THE PROBLEM -
None of the images should appear in your copy. Transcribe the data in full.

SUPPLIED ENTRIES -

+ + + +

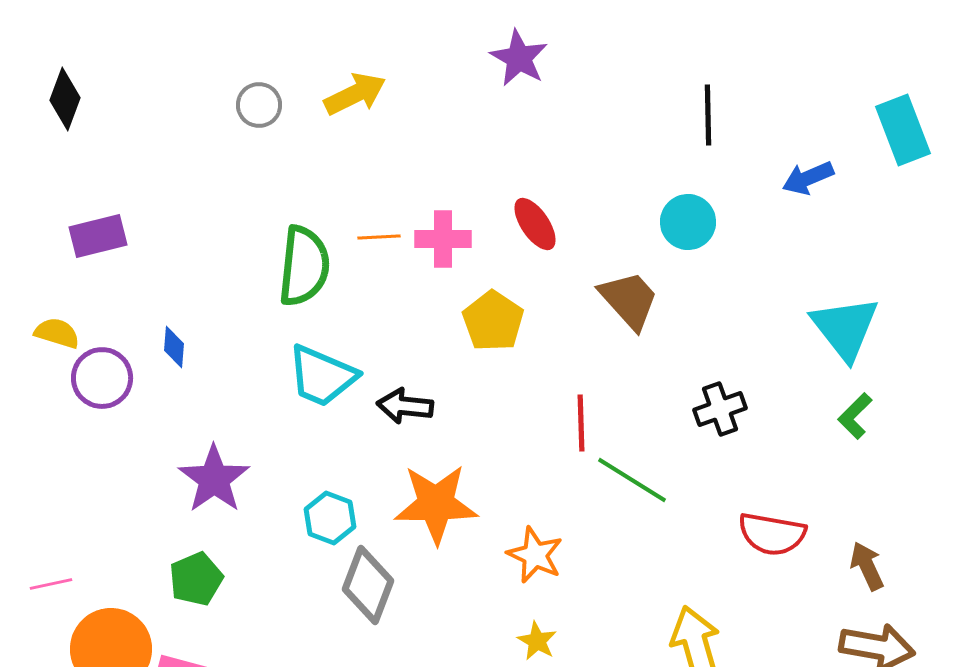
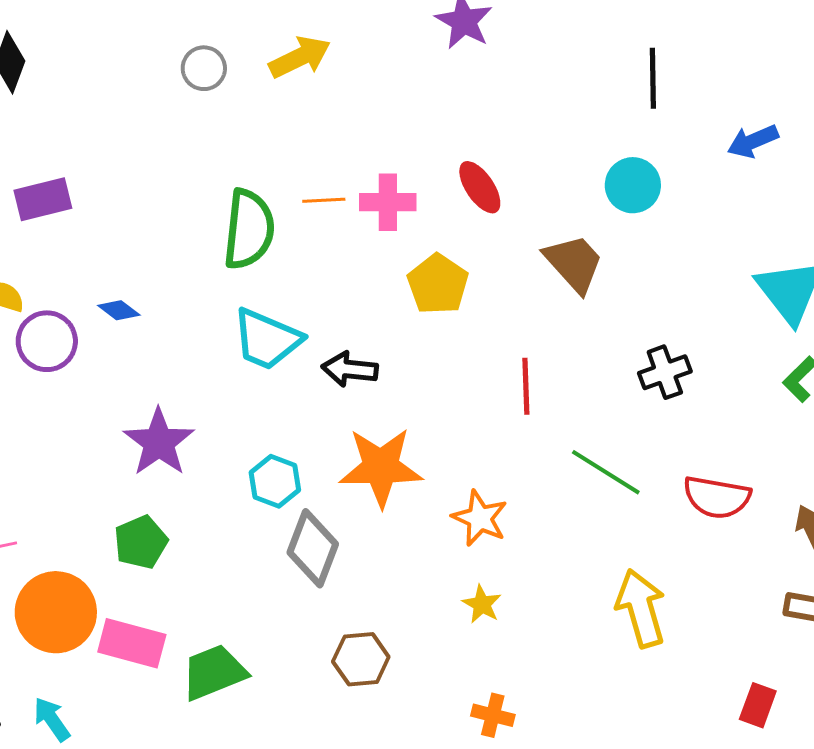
blue diamond: (174, 347) -> (119, 310), turned -57
green line: (632, 480) -> (606, 472), moved

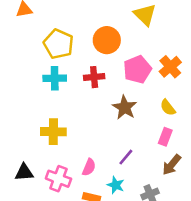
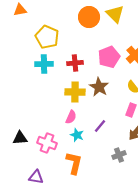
orange circle: (107, 40) -> (89, 17), moved
yellow cross: (53, 132) -> (75, 92), moved
pink semicircle: (89, 167) -> (71, 117), moved
cyan star: (116, 185) -> (77, 135), moved

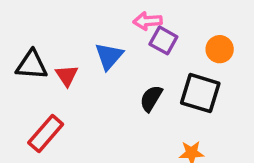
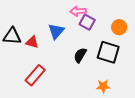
red triangle: (67, 76) -> (32, 42), turned -40
red rectangle: (46, 134) -> (35, 75), moved

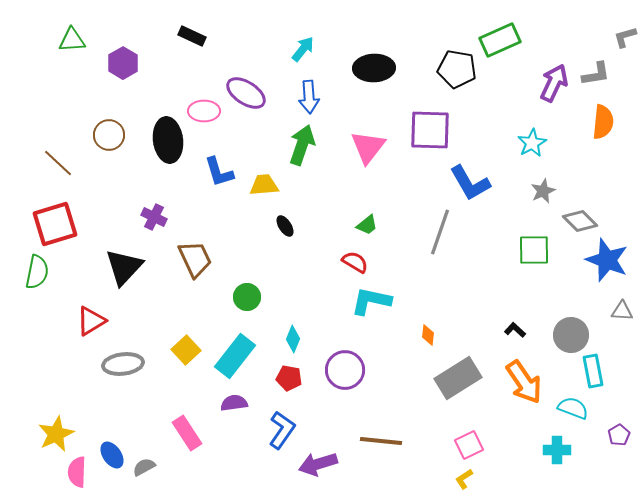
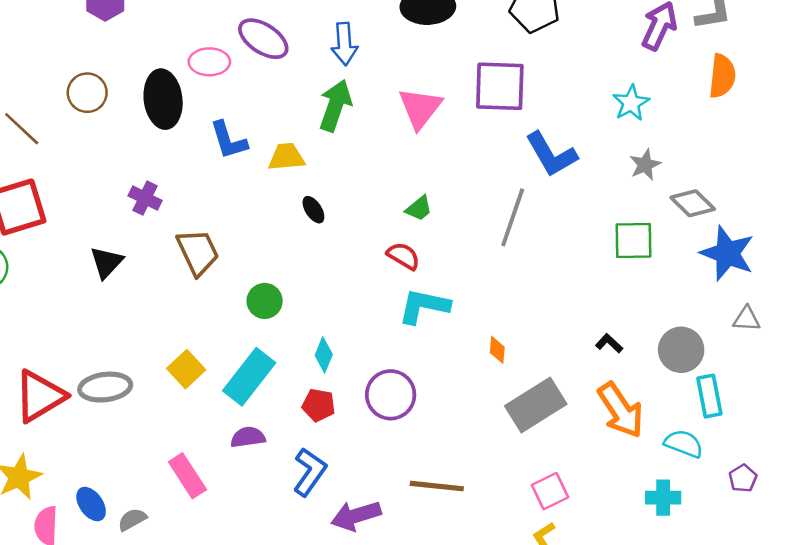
black triangle: (124, 267) -> (106, 262), size x0.7
red triangle: (91, 321) -> (40, 396), moved, size x1.4

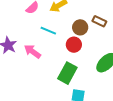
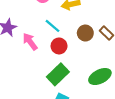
red circle: (74, 45) -> (59, 46), moved

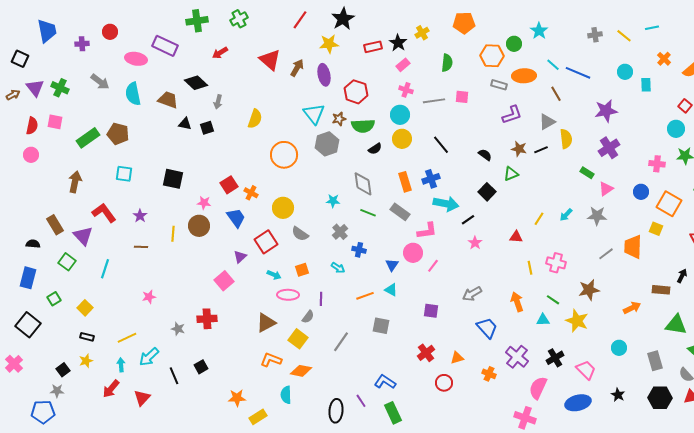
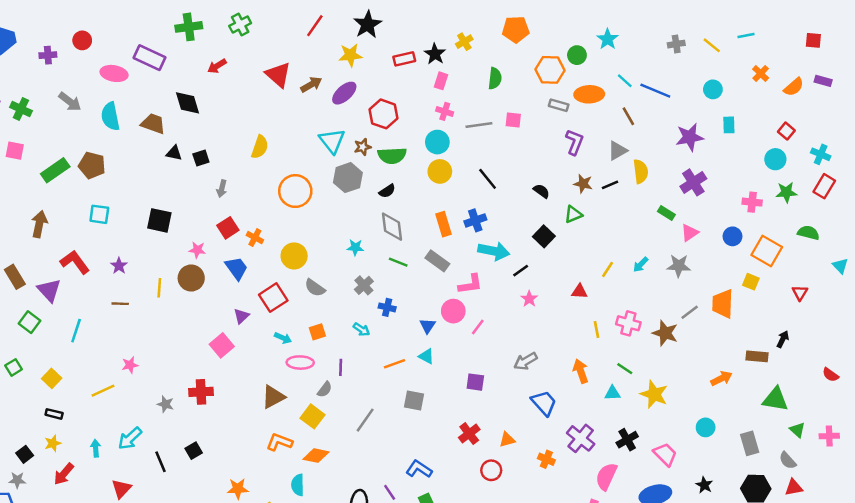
pink rectangle: (403, 65) -> (441, 81), turned -32
brown arrow: (297, 68) -> (311, 84), turned 30
purple ellipse: (324, 75) -> (344, 93), turned 60
black diamond: (196, 83) -> (188, 103), turned 30
cyan rectangle: (646, 85) -> (729, 125), moved
gray arrow: (218, 102) -> (222, 189), moved
purple L-shape: (512, 115) -> (575, 142), turned -50
black semicircle: (375, 149) -> (387, 191), moved
brown star: (589, 290) -> (665, 333), moved, turned 30
yellow line: (127, 338) -> (103, 391), moved
red arrow: (111, 389) -> (64, 474), moved

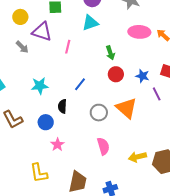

+ + + +

SOLUTION TO THIS TASK -
blue diamond: (174, 347) -> (119, 310), turned -57
green line: (632, 480) -> (606, 472), moved

orange circle: (107, 40) -> (89, 17), moved
yellow cross: (53, 132) -> (75, 92), moved
pink semicircle: (89, 167) -> (71, 117), moved
cyan star: (116, 185) -> (77, 135), moved

red triangle: (67, 76) -> (32, 42), turned -40
red rectangle: (46, 134) -> (35, 75), moved

black triangle: (124, 267) -> (106, 262), size x0.7
red triangle: (91, 321) -> (40, 396), moved, size x1.4

red circle: (74, 45) -> (59, 46), moved

pink rectangle: (403, 65) -> (441, 81), turned -32
brown arrow: (297, 68) -> (311, 84), turned 30
purple ellipse: (324, 75) -> (344, 93), turned 60
black diamond: (196, 83) -> (188, 103), turned 30
cyan rectangle: (646, 85) -> (729, 125), moved
gray arrow: (218, 102) -> (222, 189), moved
purple L-shape: (512, 115) -> (575, 142), turned -50
black semicircle: (375, 149) -> (387, 191), moved
brown star: (589, 290) -> (665, 333), moved, turned 30
yellow line: (127, 338) -> (103, 391), moved
red arrow: (111, 389) -> (64, 474), moved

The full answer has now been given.